- What to produce -
If a line in the records below contains "SONAR", copy that line.
-- Material shown follows --
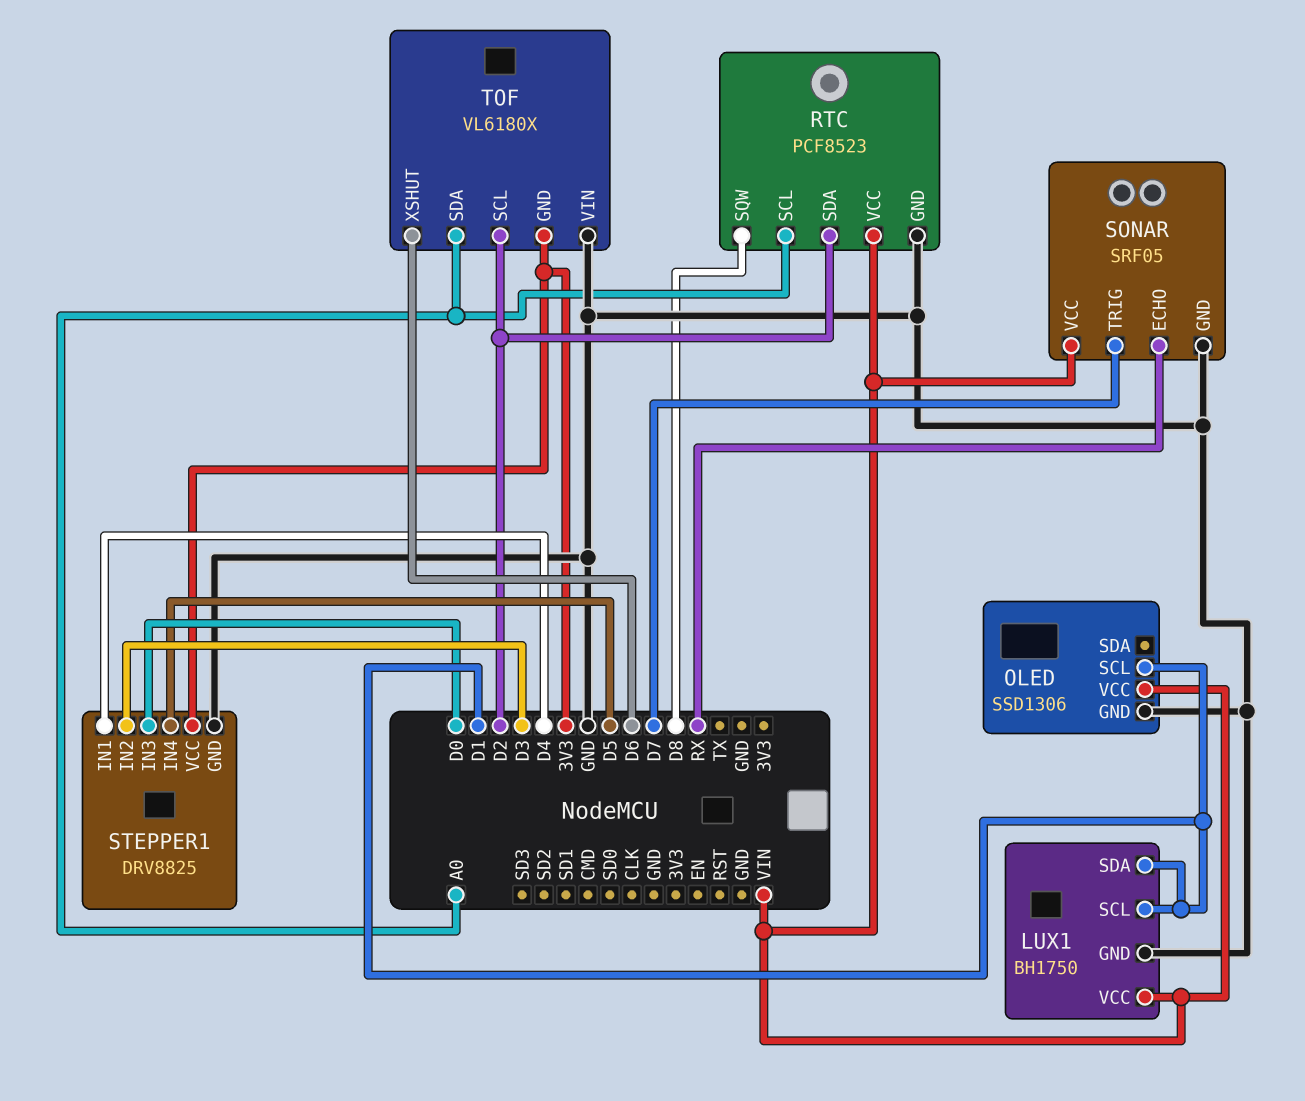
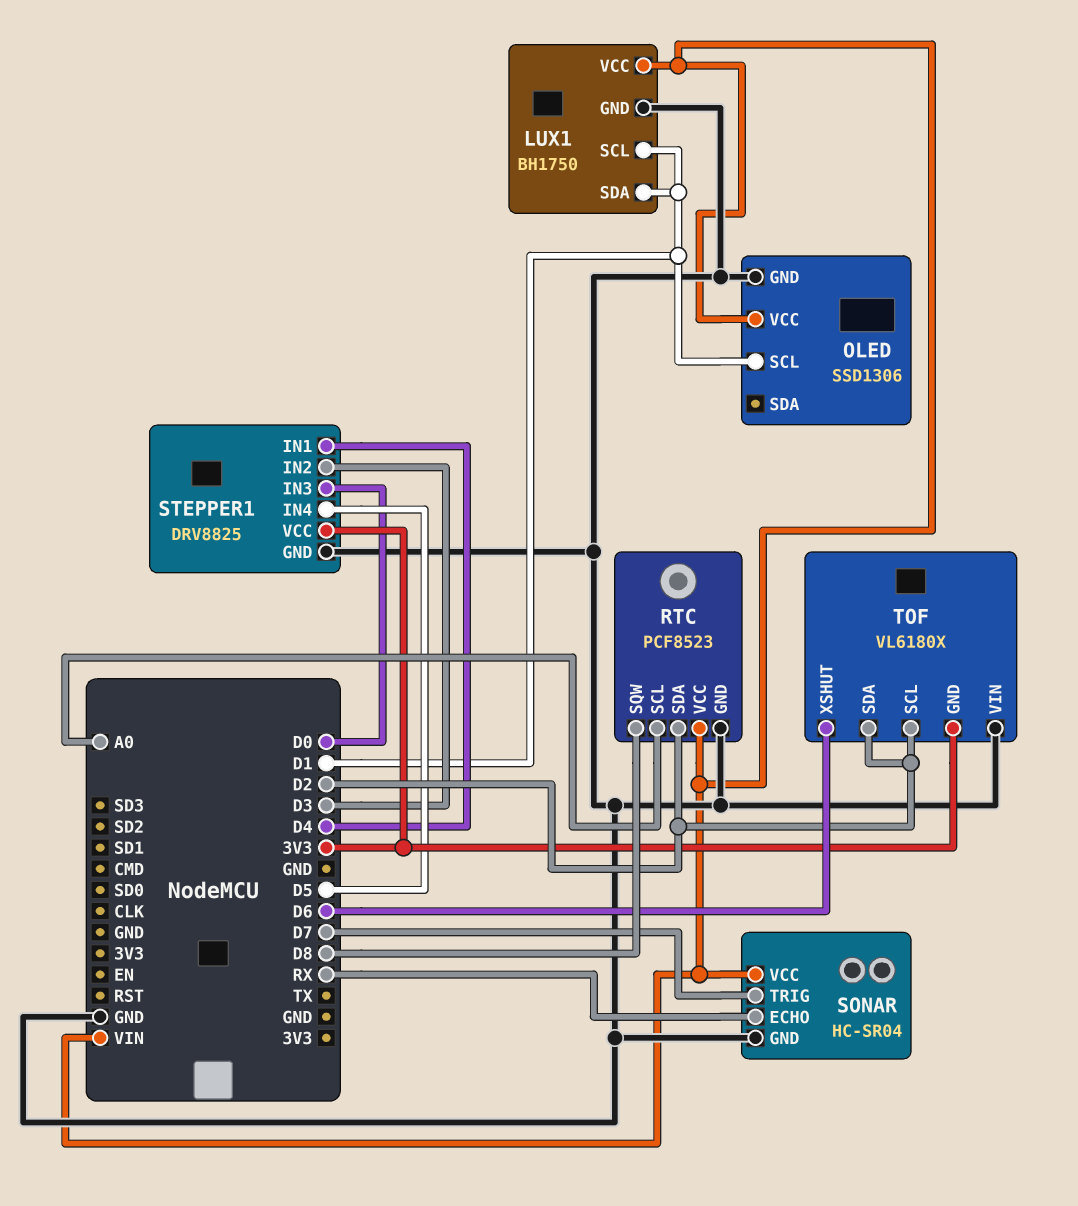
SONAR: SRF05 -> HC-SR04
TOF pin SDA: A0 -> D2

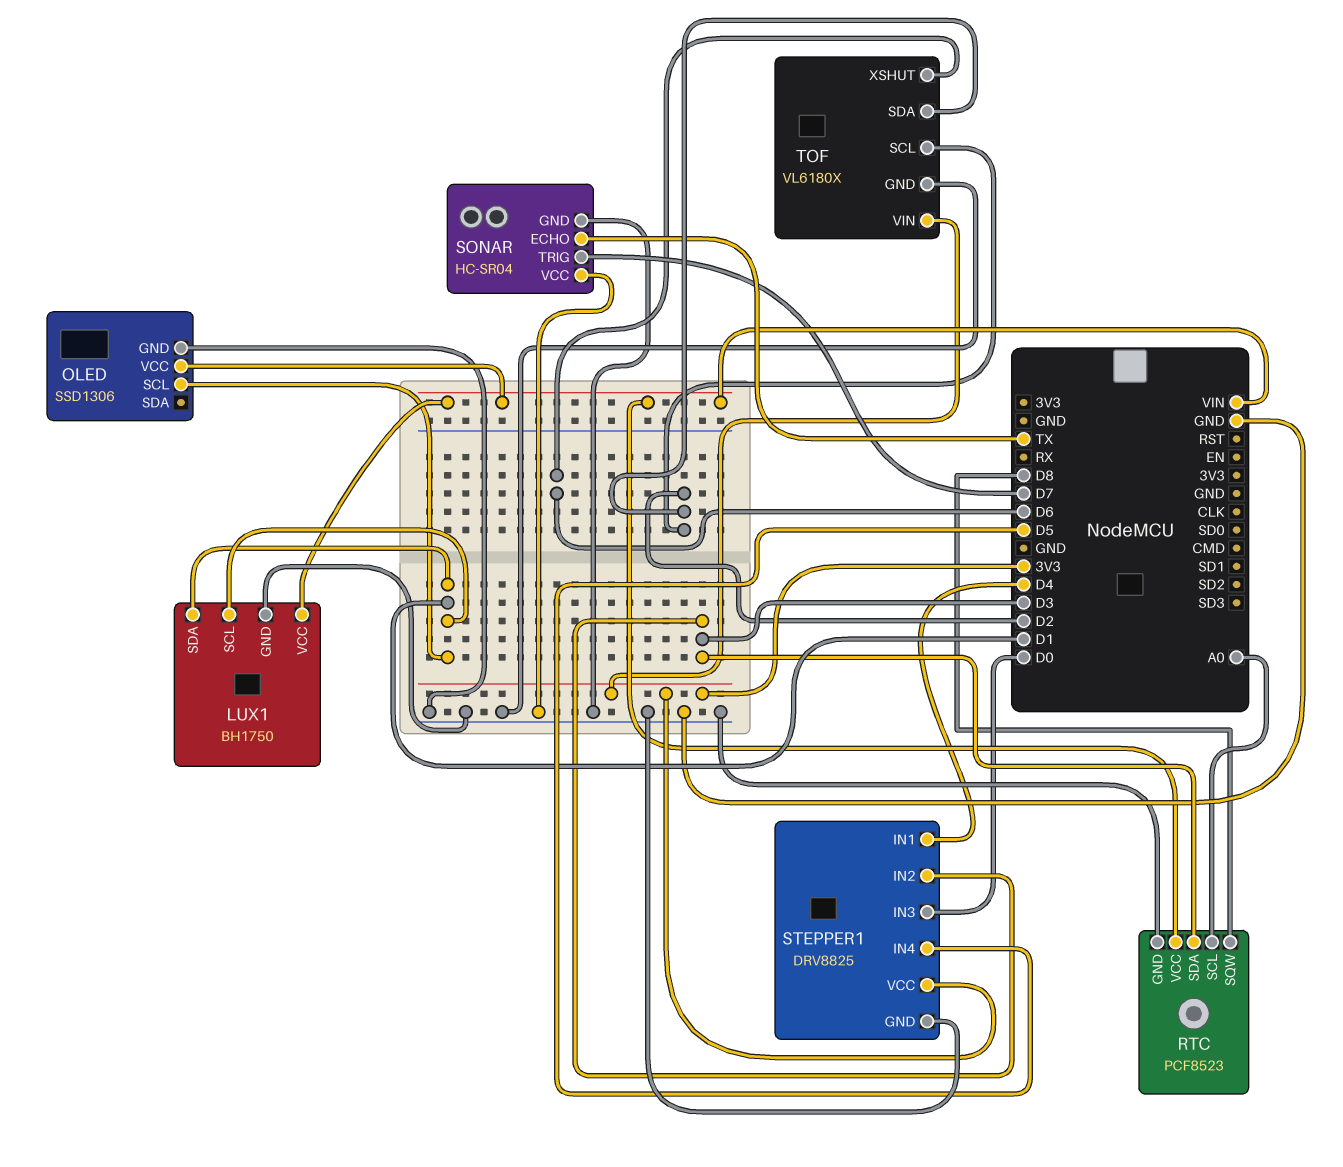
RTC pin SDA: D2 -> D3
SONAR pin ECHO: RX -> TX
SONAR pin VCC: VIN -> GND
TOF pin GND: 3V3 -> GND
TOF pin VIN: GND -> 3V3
-- Material shown concluded --
- Answer below -
SONAR: SRF05 -> HC-SR04
SONAR pin ECHO: RX -> TX
SONAR pin VCC: VIN -> GND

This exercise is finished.